WORKING DATA
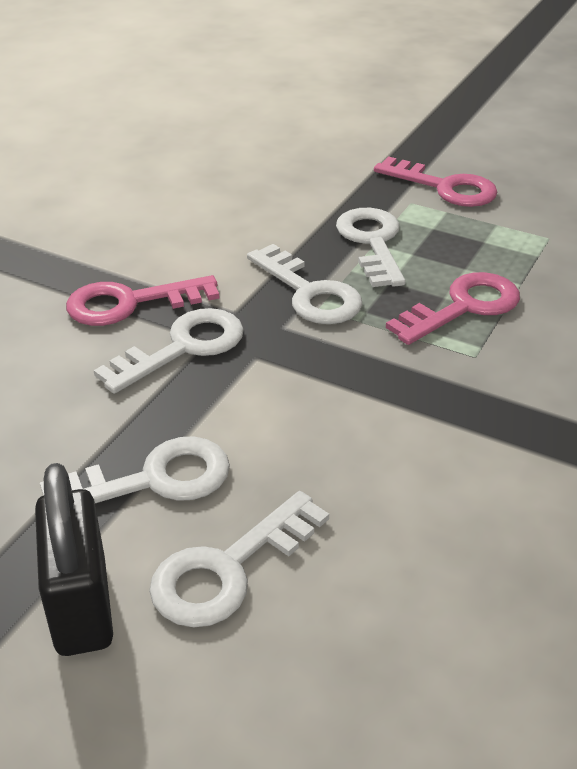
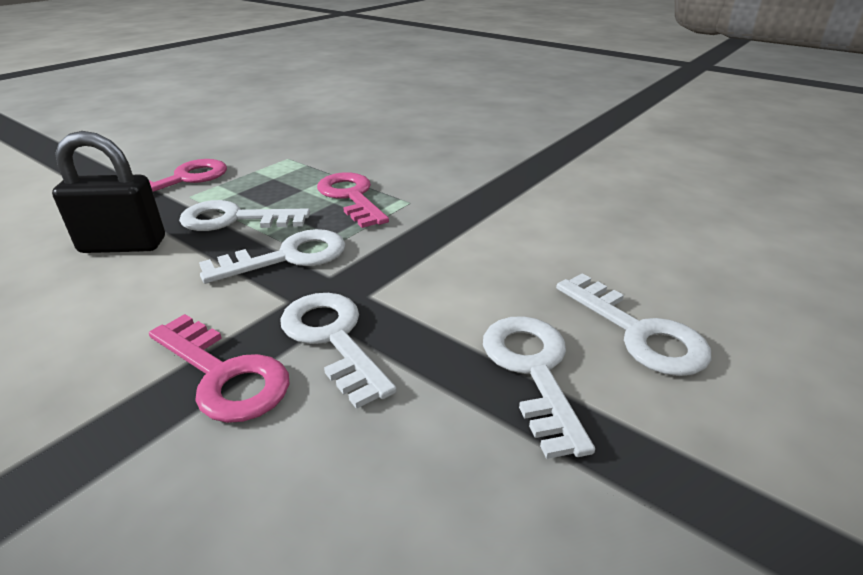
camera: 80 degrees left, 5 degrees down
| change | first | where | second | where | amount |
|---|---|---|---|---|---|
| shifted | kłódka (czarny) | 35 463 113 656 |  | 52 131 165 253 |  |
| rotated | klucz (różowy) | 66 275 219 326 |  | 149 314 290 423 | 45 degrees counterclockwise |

* * *

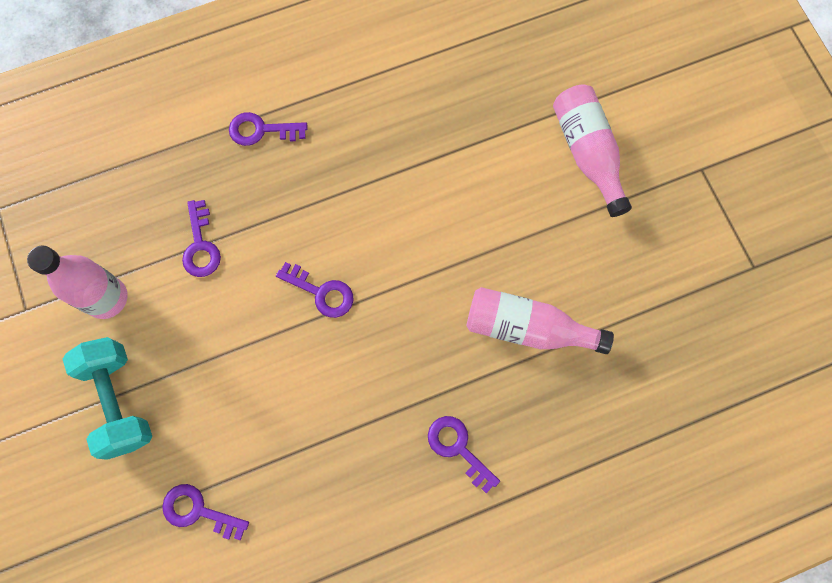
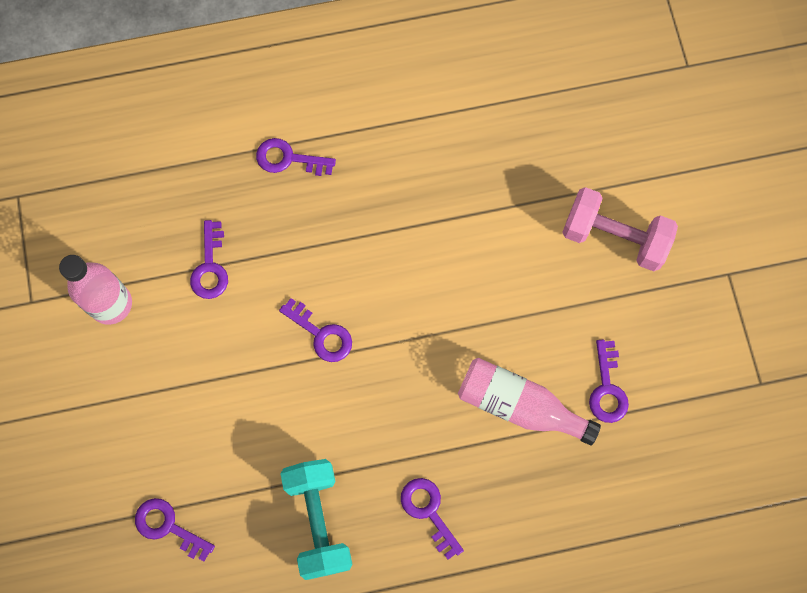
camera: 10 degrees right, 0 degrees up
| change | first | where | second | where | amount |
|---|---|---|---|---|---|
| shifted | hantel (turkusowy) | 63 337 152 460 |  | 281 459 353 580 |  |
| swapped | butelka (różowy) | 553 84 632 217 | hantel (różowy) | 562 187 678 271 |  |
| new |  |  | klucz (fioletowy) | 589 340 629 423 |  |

--

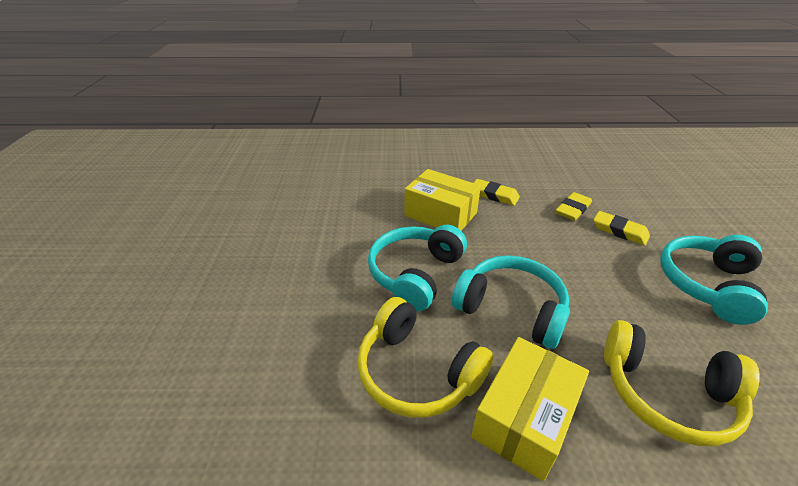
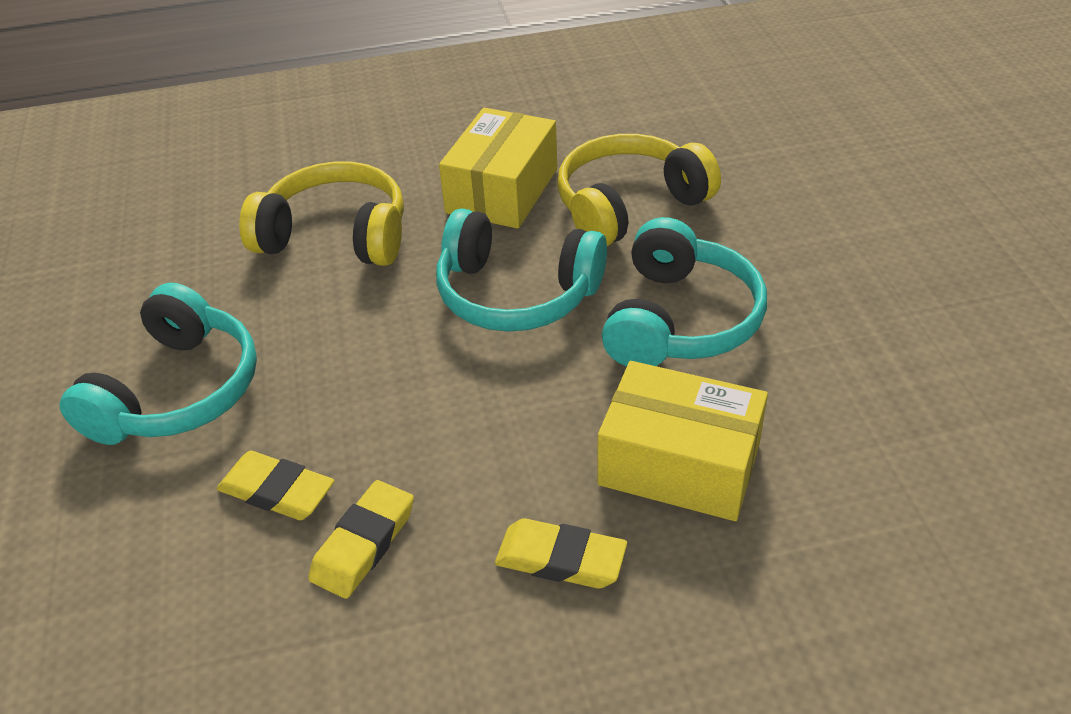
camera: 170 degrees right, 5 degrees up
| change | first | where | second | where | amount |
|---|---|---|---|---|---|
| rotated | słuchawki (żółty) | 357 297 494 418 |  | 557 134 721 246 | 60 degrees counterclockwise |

WORK TASK
For the records above, how many lines contain the word "degrees"? Reply with the number only.

ANSWER BELOW
5